(Beginning of Records for the exercise)
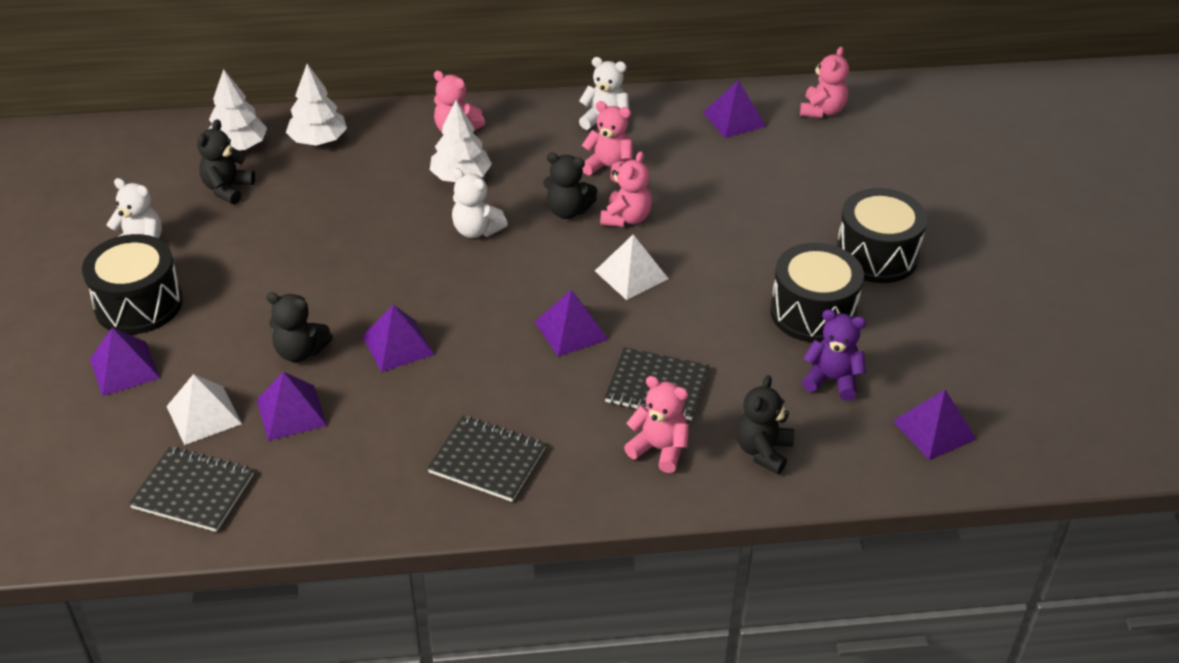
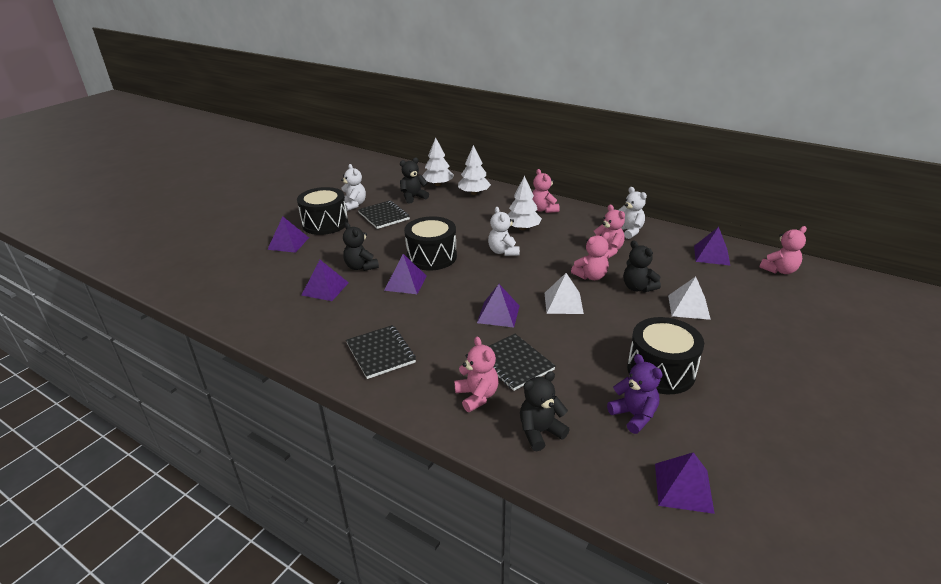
camera: 40 degrees right, 10 degrees down
black notebook [129,447,254,532] -> black notebook moved to [358,200,410,229]
white pyramid [166,374,242,445] -> white pyramid moved to [668,277,711,320]
black teddy bear [543,153,597,219] -> black teddy bear moved to [624,240,661,292]
black drum [836,188,927,283] -> black drum moved to [404,216,457,270]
(End of Records for the exercise)
> _Task brief_: Wherever a picture appears in the data, please drop it and retype the rest exactly.

> _Task output_:
camera: 40 degrees right, 10 degrees down
black notebook [129,447,254,532] -> black notebook moved to [358,200,410,229]
white pyramid [166,374,242,445] -> white pyramid moved to [668,277,711,320]
black teddy bear [543,153,597,219] -> black teddy bear moved to [624,240,661,292]
black drum [836,188,927,283] -> black drum moved to [404,216,457,270]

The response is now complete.